#### Your goal
Would you copy every record exactly as it stands and drop the pictures?

#### Stored records
-*-*-
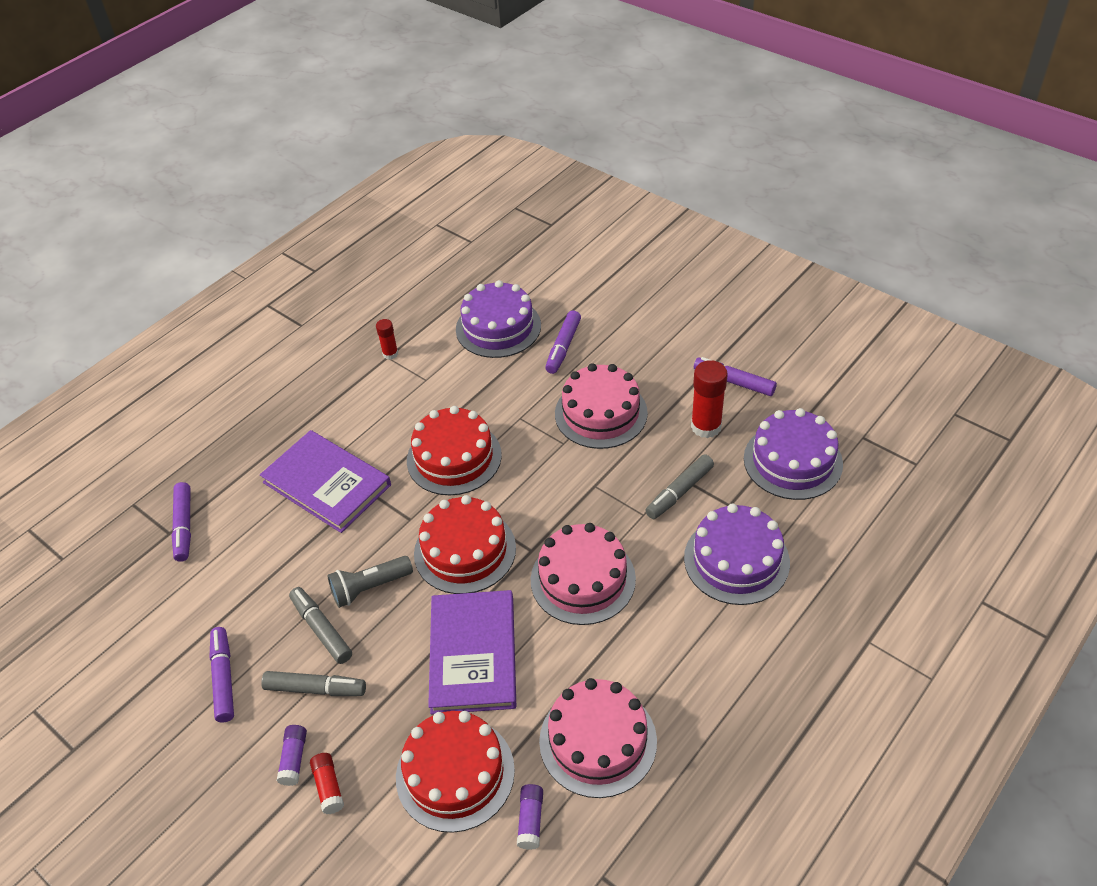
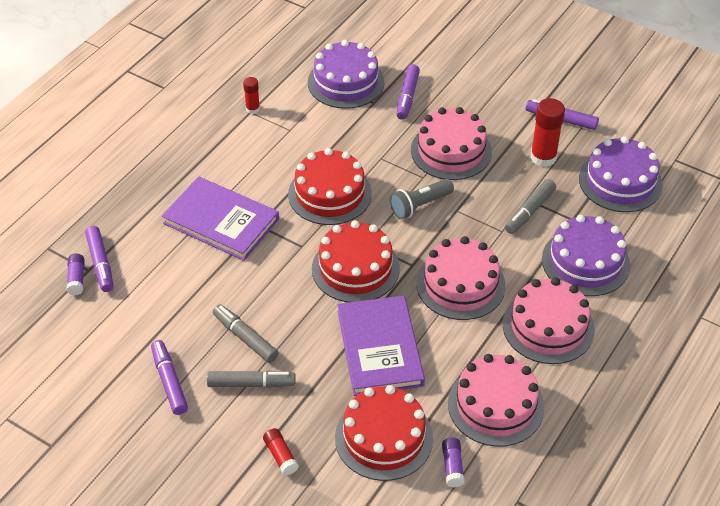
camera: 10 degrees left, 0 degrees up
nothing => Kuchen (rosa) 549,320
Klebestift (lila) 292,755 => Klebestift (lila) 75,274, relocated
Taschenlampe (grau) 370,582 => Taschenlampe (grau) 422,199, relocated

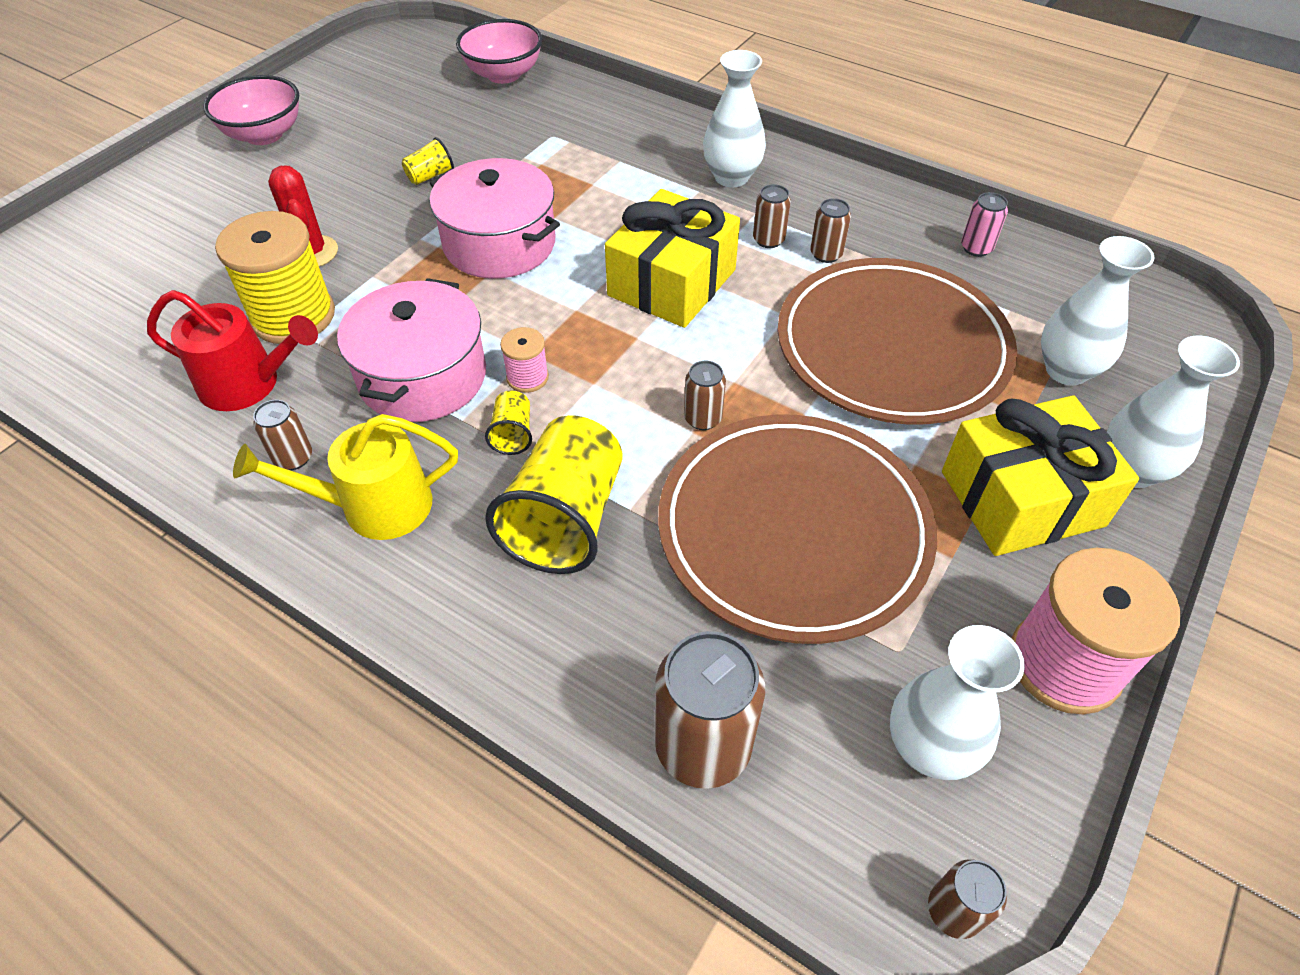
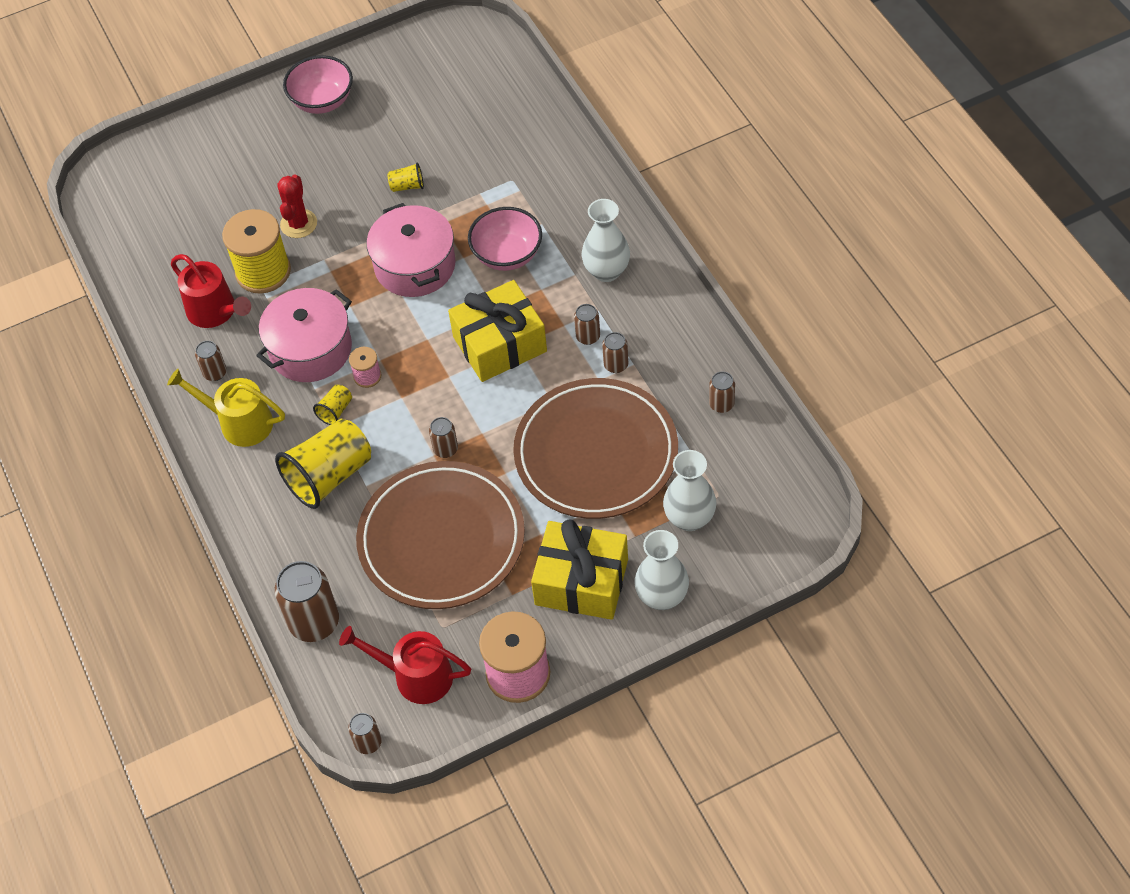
camera: 35 degrees right, 5 degrees up
Schüssel (rosa) 499,51 => Schüssel (rosa) 505,239, relocated
Vase (weiß) 957,702 => Gießkanne (rot) 405,665
Dose (rosa) 984,224 => Dose (braun) 722,392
-*-*-
#### Response
camera: 10 degrees left, 0 degrees up
nothing => Kuchen (rosa) 549,320
Klebestift (lila) 292,755 => Klebestift (lila) 75,274, relocated
Taschenlampe (grau) 370,582 => Taschenlampe (grau) 422,199, relocated

camera: 35 degrees right, 5 degrees up
Schüssel (rosa) 499,51 => Schüssel (rosa) 505,239, relocated
Vase (weiß) 957,702 => Gießkanne (rot) 405,665
Dose (rosa) 984,224 => Dose (braun) 722,392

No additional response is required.